__Task statement__
Take the entries below and print, exactly, the stretch from the line containing "yellow triangle: (25, 189)" through the line containing "cyan arrow: (36, 249)", both included.

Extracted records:
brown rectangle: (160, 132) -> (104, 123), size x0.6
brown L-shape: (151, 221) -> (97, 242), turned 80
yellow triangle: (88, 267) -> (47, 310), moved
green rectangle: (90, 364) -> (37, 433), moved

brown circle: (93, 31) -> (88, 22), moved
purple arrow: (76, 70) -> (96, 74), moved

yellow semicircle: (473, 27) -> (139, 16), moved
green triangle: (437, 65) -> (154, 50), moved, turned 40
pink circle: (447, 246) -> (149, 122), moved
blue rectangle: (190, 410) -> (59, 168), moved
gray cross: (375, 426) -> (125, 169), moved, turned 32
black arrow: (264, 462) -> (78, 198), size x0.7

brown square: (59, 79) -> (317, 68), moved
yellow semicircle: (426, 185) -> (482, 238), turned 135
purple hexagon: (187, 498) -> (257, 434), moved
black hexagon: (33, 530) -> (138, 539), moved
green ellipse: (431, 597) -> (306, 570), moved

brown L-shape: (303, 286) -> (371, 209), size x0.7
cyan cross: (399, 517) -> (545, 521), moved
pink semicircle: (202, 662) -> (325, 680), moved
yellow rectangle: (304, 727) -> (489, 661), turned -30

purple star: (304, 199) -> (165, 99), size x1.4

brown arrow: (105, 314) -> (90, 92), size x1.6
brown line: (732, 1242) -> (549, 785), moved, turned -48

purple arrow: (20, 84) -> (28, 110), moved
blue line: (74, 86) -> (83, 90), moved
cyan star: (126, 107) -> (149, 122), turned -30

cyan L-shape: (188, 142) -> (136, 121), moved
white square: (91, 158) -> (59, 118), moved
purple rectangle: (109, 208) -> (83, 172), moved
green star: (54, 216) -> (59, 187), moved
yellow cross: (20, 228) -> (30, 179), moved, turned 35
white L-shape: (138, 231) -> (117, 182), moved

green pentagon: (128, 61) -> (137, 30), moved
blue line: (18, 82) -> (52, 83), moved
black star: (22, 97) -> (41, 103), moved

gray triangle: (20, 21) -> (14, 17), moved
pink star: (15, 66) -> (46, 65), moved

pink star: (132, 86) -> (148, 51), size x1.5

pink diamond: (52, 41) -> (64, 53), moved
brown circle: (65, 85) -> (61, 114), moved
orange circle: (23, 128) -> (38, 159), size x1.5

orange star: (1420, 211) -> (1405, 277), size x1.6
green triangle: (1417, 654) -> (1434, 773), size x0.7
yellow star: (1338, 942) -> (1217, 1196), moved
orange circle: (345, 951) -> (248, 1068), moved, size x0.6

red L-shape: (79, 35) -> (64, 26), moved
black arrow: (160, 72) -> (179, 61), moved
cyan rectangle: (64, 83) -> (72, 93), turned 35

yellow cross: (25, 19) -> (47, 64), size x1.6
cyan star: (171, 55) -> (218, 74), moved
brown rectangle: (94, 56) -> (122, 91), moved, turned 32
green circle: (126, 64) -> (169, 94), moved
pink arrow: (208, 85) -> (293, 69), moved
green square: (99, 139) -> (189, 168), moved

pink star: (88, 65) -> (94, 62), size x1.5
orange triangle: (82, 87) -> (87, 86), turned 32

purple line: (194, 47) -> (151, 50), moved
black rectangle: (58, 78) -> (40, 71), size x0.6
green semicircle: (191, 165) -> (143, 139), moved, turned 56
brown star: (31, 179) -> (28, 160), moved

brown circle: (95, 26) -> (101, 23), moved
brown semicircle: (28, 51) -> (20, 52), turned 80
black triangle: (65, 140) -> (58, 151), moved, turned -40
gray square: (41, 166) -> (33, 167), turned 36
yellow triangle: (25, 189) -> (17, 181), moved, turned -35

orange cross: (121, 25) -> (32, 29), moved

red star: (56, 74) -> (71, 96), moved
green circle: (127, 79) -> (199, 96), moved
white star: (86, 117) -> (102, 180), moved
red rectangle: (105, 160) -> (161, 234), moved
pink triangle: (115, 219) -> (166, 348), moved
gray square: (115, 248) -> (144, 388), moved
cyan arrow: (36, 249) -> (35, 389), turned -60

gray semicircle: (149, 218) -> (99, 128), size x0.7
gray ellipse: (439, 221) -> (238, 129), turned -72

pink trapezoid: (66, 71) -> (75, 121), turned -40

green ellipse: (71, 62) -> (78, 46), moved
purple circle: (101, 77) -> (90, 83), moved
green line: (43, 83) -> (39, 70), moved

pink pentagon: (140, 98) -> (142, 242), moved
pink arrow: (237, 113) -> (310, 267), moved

__Response area__
yellow triangle: (25, 189) -> (17, 181), moved, turned -35

orange cross: (121, 25) -> (32, 29), moved

red star: (56, 74) -> (71, 96), moved
green circle: (127, 79) -> (199, 96), moved
white star: (86, 117) -> (102, 180), moved
red rectangle: (105, 160) -> (161, 234), moved
pink triangle: (115, 219) -> (166, 348), moved
gray square: (115, 248) -> (144, 388), moved
cyan arrow: (36, 249) -> (35, 389), turned -60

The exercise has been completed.